▸ TO DO: Please copy every line of the data in which the string "yellow" appears.

▸ RECORDED DATA:

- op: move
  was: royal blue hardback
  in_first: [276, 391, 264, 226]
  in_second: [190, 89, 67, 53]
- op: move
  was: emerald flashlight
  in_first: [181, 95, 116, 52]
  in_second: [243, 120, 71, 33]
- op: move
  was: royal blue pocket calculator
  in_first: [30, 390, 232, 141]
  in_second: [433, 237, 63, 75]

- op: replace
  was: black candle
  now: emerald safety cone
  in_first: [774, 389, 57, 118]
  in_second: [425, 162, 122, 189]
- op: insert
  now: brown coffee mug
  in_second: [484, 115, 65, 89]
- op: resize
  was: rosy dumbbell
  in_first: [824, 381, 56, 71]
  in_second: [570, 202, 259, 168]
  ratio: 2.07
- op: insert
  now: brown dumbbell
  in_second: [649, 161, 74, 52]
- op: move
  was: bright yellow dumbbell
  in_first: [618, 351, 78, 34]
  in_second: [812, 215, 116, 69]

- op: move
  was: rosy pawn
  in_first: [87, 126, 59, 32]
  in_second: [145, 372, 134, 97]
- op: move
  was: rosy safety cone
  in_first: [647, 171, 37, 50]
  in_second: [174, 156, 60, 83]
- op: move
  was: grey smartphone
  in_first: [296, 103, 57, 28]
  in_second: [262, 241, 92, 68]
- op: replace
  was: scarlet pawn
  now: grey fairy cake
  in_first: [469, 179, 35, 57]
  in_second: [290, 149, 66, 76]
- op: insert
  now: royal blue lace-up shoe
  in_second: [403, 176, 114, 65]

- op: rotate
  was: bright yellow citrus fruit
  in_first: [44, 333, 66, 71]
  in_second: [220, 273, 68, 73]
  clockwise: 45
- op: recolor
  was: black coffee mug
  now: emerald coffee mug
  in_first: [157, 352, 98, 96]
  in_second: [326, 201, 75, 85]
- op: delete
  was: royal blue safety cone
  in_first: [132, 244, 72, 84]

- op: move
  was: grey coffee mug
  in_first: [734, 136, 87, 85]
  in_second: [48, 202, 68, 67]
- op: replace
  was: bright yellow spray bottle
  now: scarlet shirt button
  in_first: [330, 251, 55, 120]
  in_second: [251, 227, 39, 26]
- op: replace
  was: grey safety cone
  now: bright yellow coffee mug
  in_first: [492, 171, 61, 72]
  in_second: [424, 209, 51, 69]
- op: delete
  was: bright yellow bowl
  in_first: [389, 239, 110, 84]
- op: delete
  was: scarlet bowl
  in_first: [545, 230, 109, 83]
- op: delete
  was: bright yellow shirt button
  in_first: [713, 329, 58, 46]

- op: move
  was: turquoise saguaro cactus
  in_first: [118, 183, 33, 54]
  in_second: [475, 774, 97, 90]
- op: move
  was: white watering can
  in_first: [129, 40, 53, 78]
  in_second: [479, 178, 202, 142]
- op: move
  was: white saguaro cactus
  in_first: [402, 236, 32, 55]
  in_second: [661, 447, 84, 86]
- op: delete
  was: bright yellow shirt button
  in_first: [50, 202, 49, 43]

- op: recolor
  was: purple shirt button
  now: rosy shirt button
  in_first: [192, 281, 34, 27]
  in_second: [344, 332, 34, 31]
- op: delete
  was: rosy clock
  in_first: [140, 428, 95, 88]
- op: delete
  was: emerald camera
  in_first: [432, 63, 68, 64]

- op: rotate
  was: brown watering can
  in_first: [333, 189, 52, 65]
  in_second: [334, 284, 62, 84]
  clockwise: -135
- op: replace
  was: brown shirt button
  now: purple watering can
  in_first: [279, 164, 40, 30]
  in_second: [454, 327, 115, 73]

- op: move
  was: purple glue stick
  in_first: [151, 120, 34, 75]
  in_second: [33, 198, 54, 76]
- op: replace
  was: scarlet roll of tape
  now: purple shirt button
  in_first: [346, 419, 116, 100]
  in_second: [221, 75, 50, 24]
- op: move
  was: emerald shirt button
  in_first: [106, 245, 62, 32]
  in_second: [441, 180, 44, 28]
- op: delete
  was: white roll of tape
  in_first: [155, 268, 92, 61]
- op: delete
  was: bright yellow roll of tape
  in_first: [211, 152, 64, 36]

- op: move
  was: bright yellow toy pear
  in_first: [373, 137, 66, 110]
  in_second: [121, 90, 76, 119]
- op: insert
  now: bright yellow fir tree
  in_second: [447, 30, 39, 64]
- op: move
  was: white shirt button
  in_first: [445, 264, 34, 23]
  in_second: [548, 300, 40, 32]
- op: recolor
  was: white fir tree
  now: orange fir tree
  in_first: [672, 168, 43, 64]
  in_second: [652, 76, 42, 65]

▸ ANSWER BOX:
  was: bright yellow dumbbell
  was: bright yellow citrus fruit
  was: bright yellow spray bottle
  now: bright yellow coffee mug
  was: bright yellow bowl
  was: bright yellow shirt button
  was: bright yellow shirt button
  was: bright yellow roll of tape
  was: bright yellow toy pear
  now: bright yellow fir tree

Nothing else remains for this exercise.